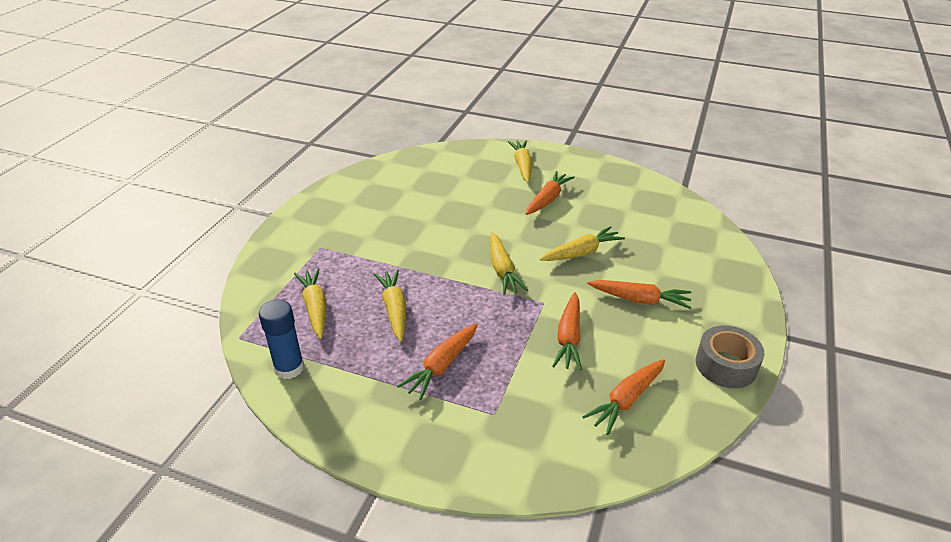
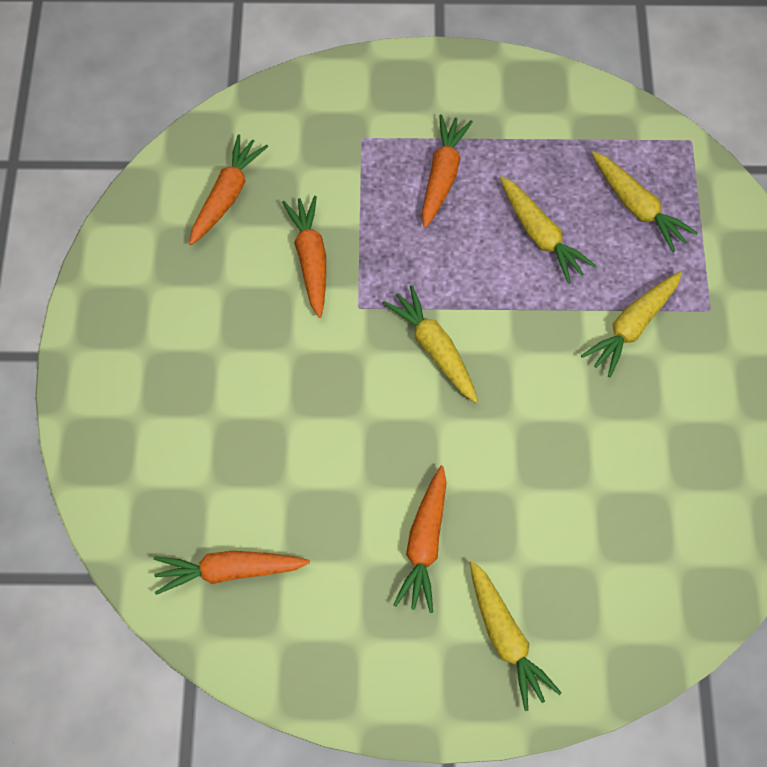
camera: 160 degrees right, 25 degrees up
(289, 368) = (605, 122): blue glue stick -> none
(581, 252) = (333, 424): yellow carrot -> yellow carrot (632, 327)
(640, 300) = (233, 353): orange carrot -> orange carrot (229, 572)
(726, 365) = (117, 277): grey tape -> none

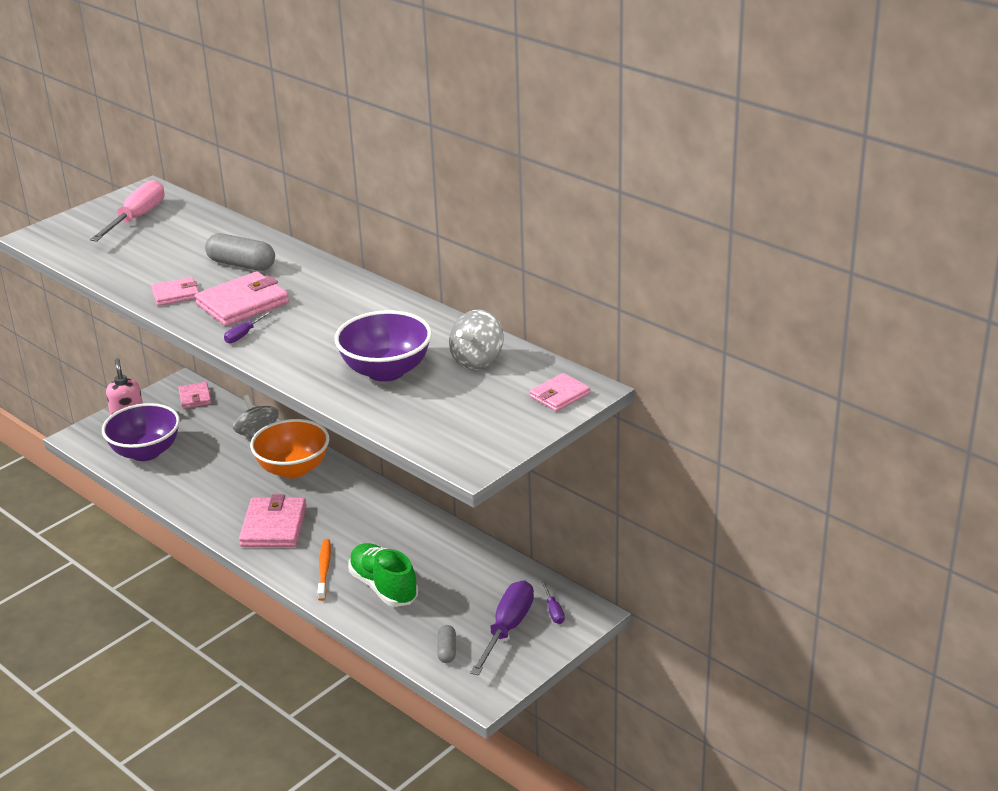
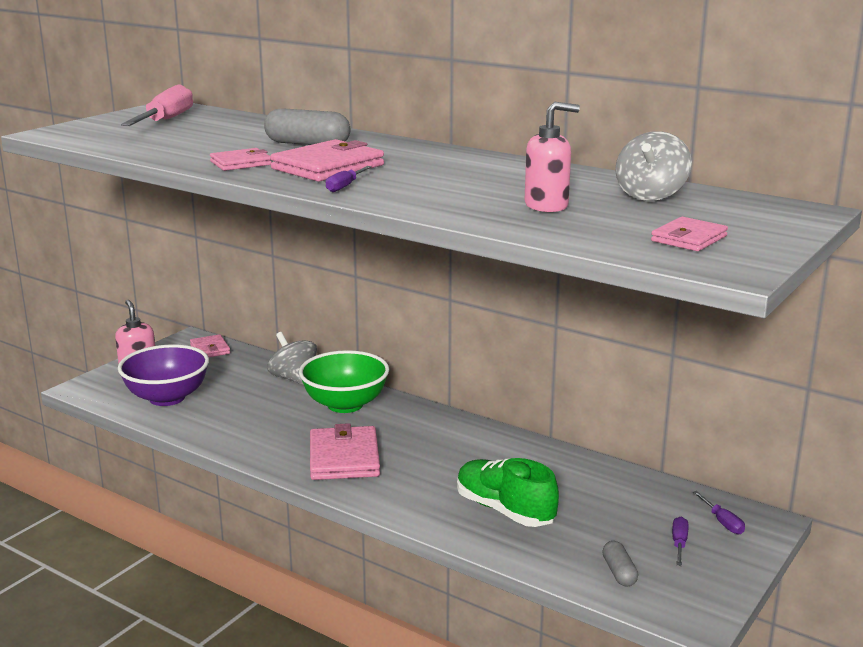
camera: 10 degrees left, 10 degrees down
(293, 469) = (345, 404): orange bowl -> green bowl
(324, 569) = (423, 496): orange toothbrush -> none
(386, 371) = (547, 205): purple bowl -> pink soap dispenser
(507, 628) = (679, 543): purple screwdriver -> purple screwdriver, size x0.47
(559, 395) = (781, 216): pink wallet -> pink wallet (689, 238)

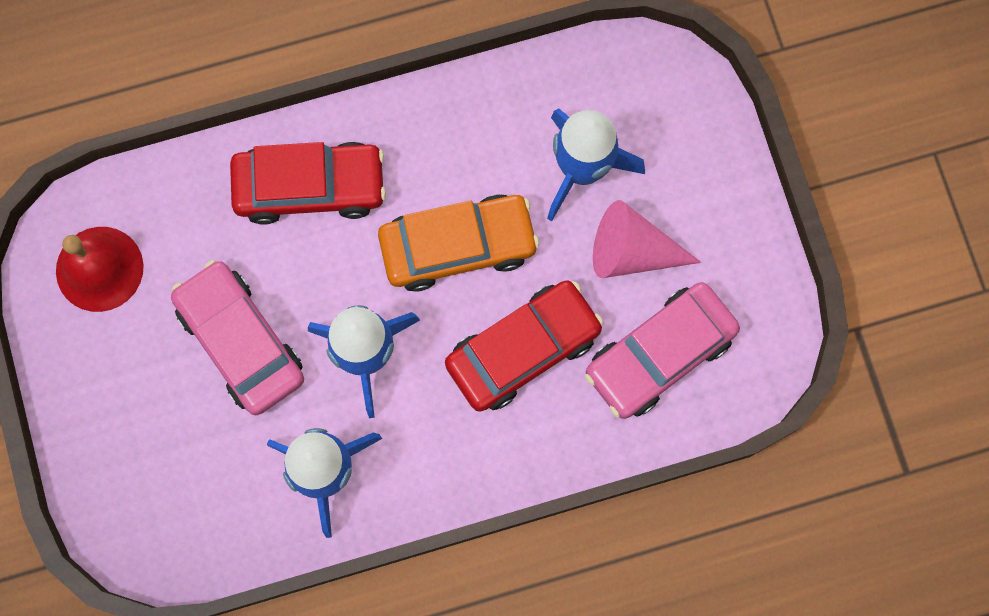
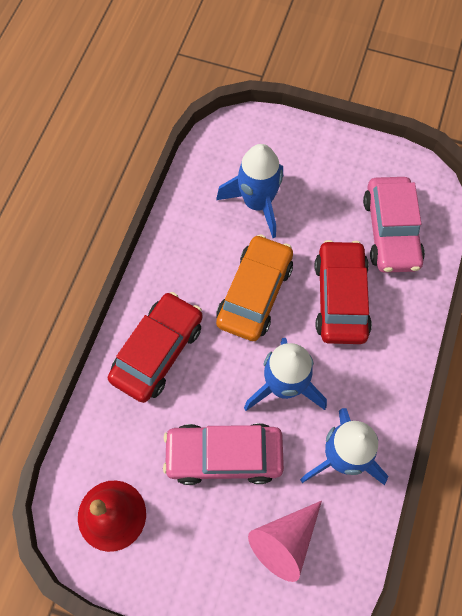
camera: 55 degrees left, 10 degrees down
(631, 251) = (322, 209): pink cone -> pink cone (285, 541)

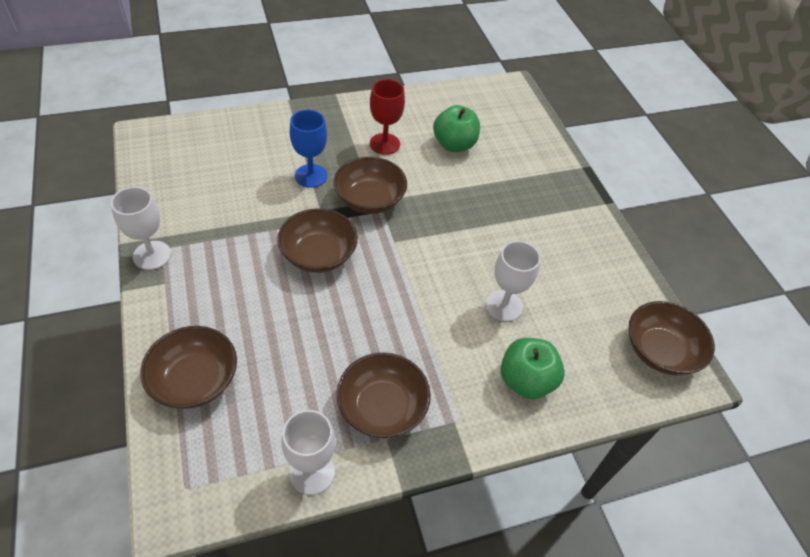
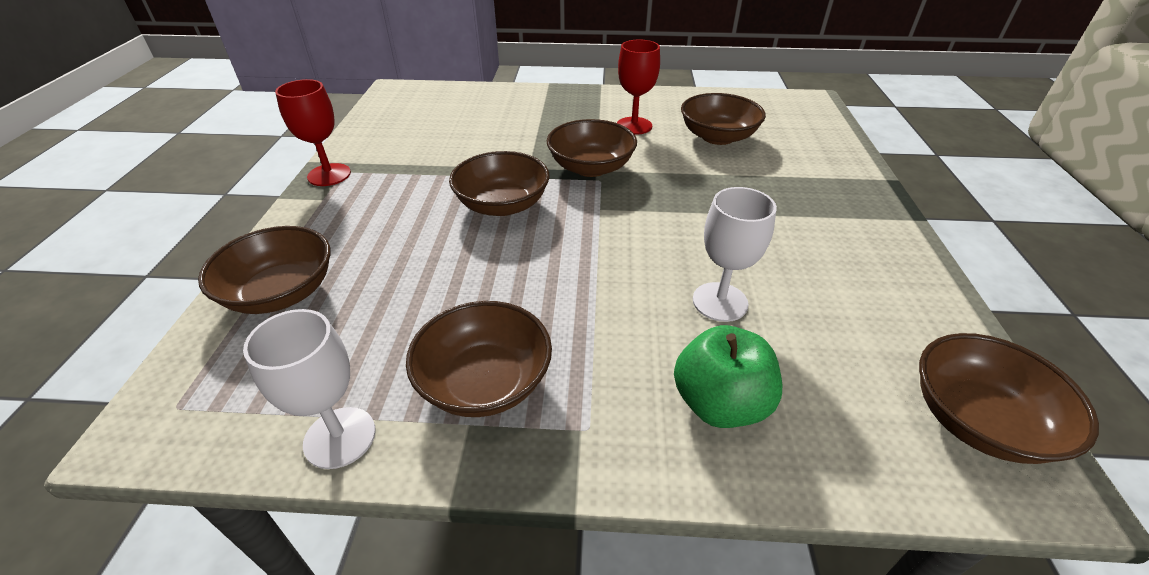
camera: 25 degrees right, 10 degrees down
(152, 255) = (329, 175): white goblet -> red goblet
(311, 176) = (536, 139): blue goblet -> none
(454, 145) = (717, 137): green apple -> brown bowl

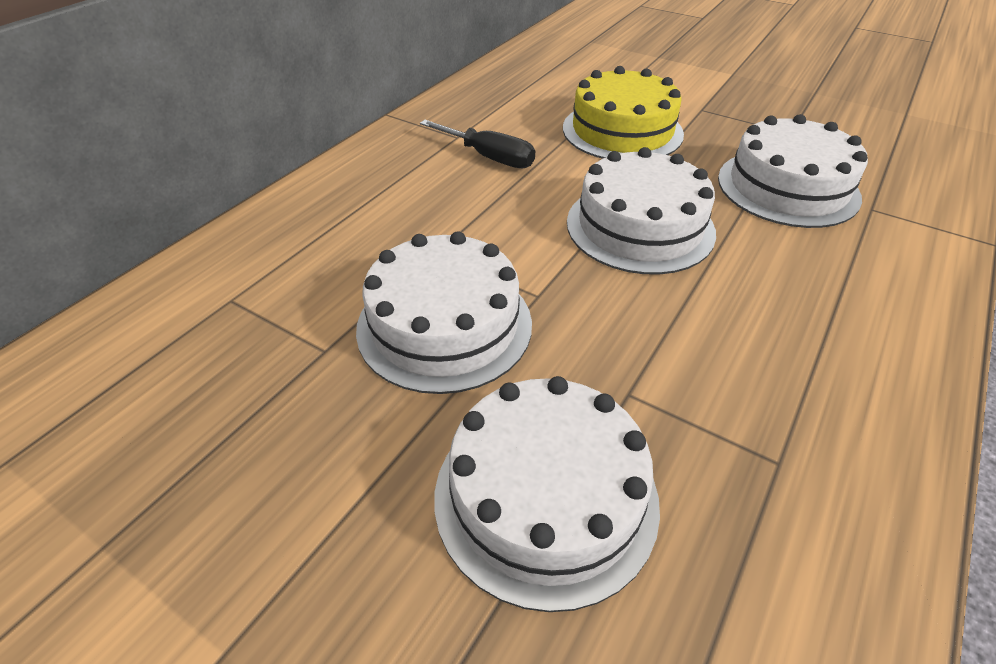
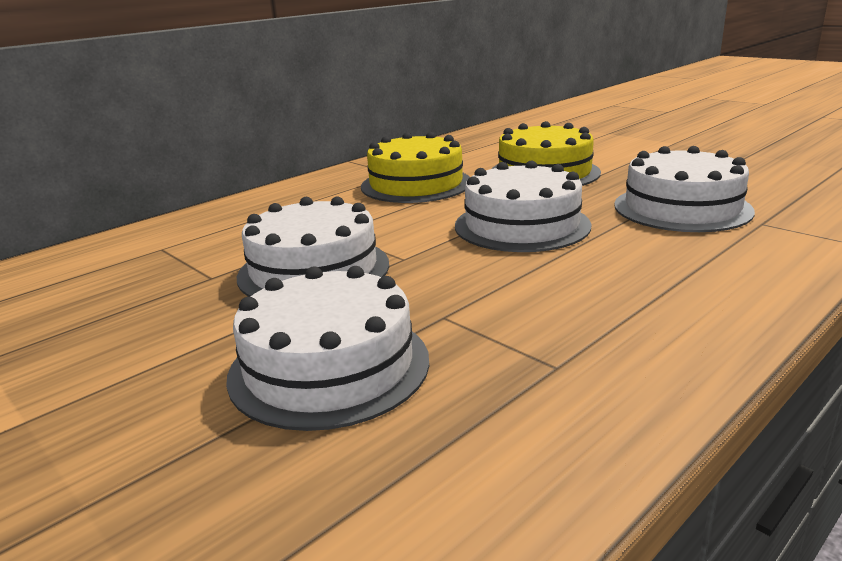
camera: 15 degrees right, 20 degrees down
(489, 157) = (416, 184): black screwdriver -> yellow cake

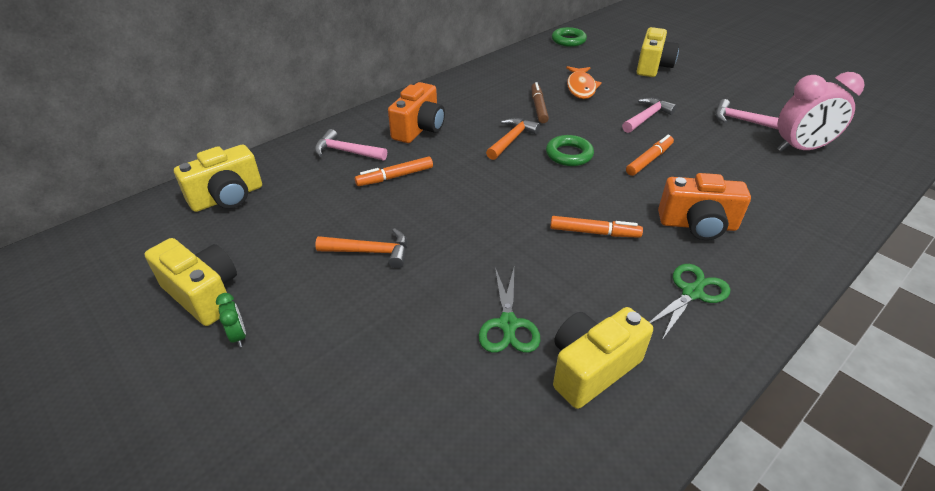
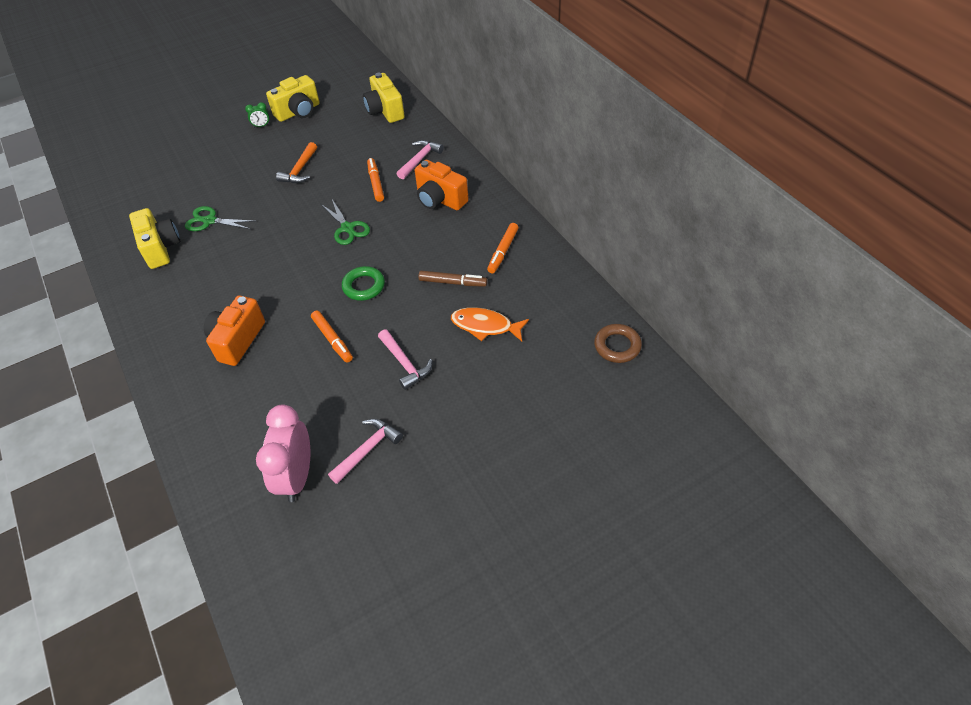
camera: 105 degrees right, 10 degrees up
(511, 139) = (402, 254): orange hammer -> none
(568, 40) = (617, 346): green ring -> brown ring
(594, 232) = (261, 277): orange marker -> orange marker (503, 251)
(653, 67) = (521, 412): yellow camera -> none
(692, 293) = (181, 311): green scissors -> green scissors (347, 228)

(Exercise prompt):
Write out exactly the lines that run from the one containing "camera: 25 degrees right, 10 degrees down" to the last line of the entries above, both ends kept, pictures left out.

(Response to the task):
camera: 25 degrees right, 10 degrees down
(152, 255) = (329, 175): white goblet -> red goblet
(311, 176) = (536, 139): blue goblet -> none
(454, 145) = (717, 137): green apple -> brown bowl

camera: 15 degrees right, 20 degrees down
(489, 157) = (416, 184): black screwdriver -> yellow cake

camera: 105 degrees right, 10 degrees up
(511, 139) = (402, 254): orange hammer -> none
(568, 40) = (617, 346): green ring -> brown ring
(594, 232) = (261, 277): orange marker -> orange marker (503, 251)
(653, 67) = (521, 412): yellow camera -> none
(692, 293) = (181, 311): green scissors -> green scissors (347, 228)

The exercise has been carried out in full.